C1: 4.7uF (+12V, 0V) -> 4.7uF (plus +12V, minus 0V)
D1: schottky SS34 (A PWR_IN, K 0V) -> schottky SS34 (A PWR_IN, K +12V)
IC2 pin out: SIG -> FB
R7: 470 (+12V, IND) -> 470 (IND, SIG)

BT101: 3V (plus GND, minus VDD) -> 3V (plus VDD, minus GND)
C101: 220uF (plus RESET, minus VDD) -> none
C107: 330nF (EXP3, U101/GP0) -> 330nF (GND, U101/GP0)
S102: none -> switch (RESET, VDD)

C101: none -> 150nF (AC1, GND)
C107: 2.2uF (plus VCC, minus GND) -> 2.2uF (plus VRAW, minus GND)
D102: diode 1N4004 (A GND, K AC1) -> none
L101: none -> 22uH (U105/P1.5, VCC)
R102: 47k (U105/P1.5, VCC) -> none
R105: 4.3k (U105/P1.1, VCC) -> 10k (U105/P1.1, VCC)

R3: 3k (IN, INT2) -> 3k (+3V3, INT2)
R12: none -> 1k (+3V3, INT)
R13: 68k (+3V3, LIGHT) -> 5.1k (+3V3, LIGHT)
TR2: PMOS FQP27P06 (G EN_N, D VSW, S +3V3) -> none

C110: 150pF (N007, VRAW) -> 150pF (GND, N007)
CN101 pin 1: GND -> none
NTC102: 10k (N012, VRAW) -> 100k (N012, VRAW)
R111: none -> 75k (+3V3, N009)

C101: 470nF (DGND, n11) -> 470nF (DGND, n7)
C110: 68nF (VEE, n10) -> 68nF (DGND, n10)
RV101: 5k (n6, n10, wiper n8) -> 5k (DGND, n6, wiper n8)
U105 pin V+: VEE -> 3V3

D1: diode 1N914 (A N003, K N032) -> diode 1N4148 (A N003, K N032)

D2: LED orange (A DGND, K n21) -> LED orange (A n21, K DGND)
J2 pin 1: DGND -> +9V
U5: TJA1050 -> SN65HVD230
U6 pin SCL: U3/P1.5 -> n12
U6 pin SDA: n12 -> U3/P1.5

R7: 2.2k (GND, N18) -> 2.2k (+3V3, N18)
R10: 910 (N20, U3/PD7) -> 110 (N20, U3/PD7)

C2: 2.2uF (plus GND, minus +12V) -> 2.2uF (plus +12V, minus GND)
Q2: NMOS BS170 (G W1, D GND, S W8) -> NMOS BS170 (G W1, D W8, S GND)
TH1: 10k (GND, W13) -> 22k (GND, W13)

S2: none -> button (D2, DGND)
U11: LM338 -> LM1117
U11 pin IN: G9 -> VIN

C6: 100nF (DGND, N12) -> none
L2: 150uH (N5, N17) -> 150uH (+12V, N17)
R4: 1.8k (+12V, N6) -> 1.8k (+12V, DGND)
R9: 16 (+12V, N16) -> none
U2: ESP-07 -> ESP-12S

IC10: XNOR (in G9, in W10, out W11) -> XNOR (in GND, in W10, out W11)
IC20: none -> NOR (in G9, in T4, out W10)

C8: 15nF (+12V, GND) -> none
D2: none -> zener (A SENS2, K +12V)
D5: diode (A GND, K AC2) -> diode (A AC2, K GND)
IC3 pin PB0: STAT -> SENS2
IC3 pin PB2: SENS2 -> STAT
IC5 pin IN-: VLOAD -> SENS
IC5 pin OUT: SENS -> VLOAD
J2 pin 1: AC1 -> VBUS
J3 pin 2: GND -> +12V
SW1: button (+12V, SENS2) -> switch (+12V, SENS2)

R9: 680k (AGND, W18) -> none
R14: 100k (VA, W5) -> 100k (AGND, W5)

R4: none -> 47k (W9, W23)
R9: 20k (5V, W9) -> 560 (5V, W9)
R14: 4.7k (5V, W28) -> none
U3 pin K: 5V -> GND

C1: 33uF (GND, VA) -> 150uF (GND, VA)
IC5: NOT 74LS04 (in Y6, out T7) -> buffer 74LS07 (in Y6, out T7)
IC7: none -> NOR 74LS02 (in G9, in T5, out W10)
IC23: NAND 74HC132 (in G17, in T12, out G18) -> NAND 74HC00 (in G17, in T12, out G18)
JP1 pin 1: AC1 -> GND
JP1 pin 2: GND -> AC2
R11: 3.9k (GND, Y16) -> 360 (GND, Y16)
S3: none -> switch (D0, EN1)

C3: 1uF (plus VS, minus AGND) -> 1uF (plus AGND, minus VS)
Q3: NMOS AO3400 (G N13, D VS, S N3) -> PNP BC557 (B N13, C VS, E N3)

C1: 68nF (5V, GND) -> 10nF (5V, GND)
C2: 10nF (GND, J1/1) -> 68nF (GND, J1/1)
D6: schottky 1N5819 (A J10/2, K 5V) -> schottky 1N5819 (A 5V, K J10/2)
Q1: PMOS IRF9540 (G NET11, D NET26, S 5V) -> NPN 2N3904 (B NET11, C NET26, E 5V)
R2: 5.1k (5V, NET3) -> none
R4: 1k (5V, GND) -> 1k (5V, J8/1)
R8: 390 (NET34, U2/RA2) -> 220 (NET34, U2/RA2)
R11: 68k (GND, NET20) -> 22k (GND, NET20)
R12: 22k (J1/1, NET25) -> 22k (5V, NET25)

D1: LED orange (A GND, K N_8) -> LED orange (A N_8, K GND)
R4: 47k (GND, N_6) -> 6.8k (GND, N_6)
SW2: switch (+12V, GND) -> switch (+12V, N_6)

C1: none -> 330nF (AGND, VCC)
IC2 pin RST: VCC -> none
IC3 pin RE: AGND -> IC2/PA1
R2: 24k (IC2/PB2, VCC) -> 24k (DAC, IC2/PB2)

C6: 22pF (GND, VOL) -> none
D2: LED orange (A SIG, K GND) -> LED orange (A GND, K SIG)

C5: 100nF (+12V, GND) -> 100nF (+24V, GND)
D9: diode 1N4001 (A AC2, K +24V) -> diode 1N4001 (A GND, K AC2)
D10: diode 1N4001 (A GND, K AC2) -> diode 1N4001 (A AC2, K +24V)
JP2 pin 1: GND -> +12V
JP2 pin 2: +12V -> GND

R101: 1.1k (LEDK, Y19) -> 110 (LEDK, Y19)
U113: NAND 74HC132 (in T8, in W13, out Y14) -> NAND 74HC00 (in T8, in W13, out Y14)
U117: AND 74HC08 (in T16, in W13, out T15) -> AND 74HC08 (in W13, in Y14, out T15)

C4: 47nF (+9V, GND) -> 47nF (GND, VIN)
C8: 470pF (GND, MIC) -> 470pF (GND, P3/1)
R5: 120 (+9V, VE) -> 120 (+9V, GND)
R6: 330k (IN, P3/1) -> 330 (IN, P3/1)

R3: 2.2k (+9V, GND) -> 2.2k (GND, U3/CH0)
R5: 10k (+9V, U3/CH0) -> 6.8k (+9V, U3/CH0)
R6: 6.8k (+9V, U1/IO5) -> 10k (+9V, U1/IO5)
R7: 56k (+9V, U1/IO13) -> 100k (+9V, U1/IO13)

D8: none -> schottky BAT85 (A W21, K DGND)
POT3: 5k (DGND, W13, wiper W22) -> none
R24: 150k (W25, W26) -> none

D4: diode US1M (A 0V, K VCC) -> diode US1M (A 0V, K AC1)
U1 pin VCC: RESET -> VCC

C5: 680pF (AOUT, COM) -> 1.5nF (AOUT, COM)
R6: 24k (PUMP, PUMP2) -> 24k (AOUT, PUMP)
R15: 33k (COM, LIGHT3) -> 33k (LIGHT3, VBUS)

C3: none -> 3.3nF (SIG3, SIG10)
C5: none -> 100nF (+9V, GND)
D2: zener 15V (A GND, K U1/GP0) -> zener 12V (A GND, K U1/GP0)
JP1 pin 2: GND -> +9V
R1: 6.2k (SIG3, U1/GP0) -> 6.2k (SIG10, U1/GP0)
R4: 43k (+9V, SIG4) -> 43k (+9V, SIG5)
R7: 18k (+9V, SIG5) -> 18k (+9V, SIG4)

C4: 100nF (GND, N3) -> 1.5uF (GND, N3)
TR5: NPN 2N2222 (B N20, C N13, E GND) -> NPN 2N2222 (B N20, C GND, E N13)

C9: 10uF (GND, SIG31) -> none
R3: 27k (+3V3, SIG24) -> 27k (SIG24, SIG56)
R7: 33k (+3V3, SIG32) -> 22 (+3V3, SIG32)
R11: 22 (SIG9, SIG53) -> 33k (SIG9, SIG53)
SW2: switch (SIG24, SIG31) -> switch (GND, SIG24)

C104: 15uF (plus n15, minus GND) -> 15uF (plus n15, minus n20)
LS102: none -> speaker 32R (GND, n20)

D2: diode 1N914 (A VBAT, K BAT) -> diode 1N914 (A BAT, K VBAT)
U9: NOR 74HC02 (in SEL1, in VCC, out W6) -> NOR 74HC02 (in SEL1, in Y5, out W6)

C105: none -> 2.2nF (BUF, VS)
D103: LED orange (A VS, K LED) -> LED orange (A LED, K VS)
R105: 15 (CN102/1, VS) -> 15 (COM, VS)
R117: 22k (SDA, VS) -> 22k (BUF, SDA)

▬▬▬▬▬▬

WHAT IS NEEDED> In the listing above, start at the line with "C8: 15nF (+12V, GND) -> none", go on through the line with "JP1 pin 2: GND -> AC2", and copy each of those lines exactly; leave out all the rest.

EXERCISE RESPONSE>
C8: 15nF (+12V, GND) -> none
D2: none -> zener (A SENS2, K +12V)
D5: diode (A GND, K AC2) -> diode (A AC2, K GND)
IC3 pin PB0: STAT -> SENS2
IC3 pin PB2: SENS2 -> STAT
IC5 pin IN-: VLOAD -> SENS
IC5 pin OUT: SENS -> VLOAD
J2 pin 1: AC1 -> VBUS
J3 pin 2: GND -> +12V
SW1: button (+12V, SENS2) -> switch (+12V, SENS2)

R9: 680k (AGND, W18) -> none
R14: 100k (VA, W5) -> 100k (AGND, W5)

R4: none -> 47k (W9, W23)
R9: 20k (5V, W9) -> 560 (5V, W9)
R14: 4.7k (5V, W28) -> none
U3 pin K: 5V -> GND

C1: 33uF (GND, VA) -> 150uF (GND, VA)
IC5: NOT 74LS04 (in Y6, out T7) -> buffer 74LS07 (in Y6, out T7)
IC7: none -> NOR 74LS02 (in G9, in T5, out W10)
IC23: NAND 74HC132 (in G17, in T12, out G18) -> NAND 74HC00 (in G17, in T12, out G18)
JP1 pin 1: AC1 -> GND
JP1 pin 2: GND -> AC2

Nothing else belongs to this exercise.